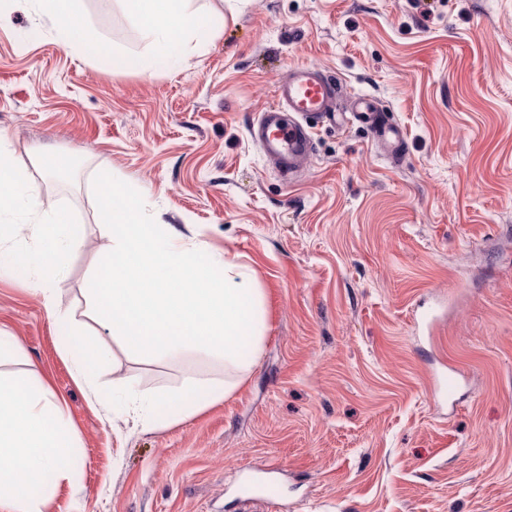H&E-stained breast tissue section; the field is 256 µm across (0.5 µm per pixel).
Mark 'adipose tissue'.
I'll return each instance as SVG.
<instances>
[{
    "instance_id": "obj_1",
    "label": "adipose tissue",
    "mask_w": 512,
    "mask_h": 512,
    "mask_svg": "<svg viewBox=\"0 0 512 512\" xmlns=\"http://www.w3.org/2000/svg\"><path fill=\"white\" fill-rule=\"evenodd\" d=\"M52 21L64 44L106 55L110 49L79 13V0H33ZM139 22L152 51L162 57L199 51L198 37L211 26L209 15L192 12L188 0H122ZM42 251L20 255L21 265L36 266L31 284L47 309H54L52 286L66 270V258L80 243L70 214L60 210L38 226ZM76 437L53 390L31 373L0 372V512H44L57 485L73 477Z\"/></svg>"
}]
</instances>
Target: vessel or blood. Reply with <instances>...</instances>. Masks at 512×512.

[WRITTEN INSTRUCTION] Without including the pictures, return each record above exactly as it stands.

[COMPLETED TASK]
H&E-stained breast tissue section; the field is 256 µm across (0.5 µm per pixel).
Mark 'adipose tissue'.
I'll return each instance as SVG.
<instances>
[{
    "instance_id": "obj_1",
    "label": "adipose tissue",
    "mask_w": 512,
    "mask_h": 512,
    "mask_svg": "<svg viewBox=\"0 0 512 512\" xmlns=\"http://www.w3.org/2000/svg\"><path fill=\"white\" fill-rule=\"evenodd\" d=\"M52 21L64 44L106 55L110 49L79 13V0H33ZM139 22L152 51L162 57L199 51L198 37L211 26L209 15L192 12L188 0H122ZM42 251L20 255L21 265L36 266L31 284L47 309H54L52 286L66 270V258L80 243L70 214L60 210L38 226ZM76 437L53 390L31 373L0 372V512H44L57 485L73 477Z\"/></svg>"
}]
</instances>
Target: vessel or blood. Reply with <instances>...</instances>. Masks at 512×512.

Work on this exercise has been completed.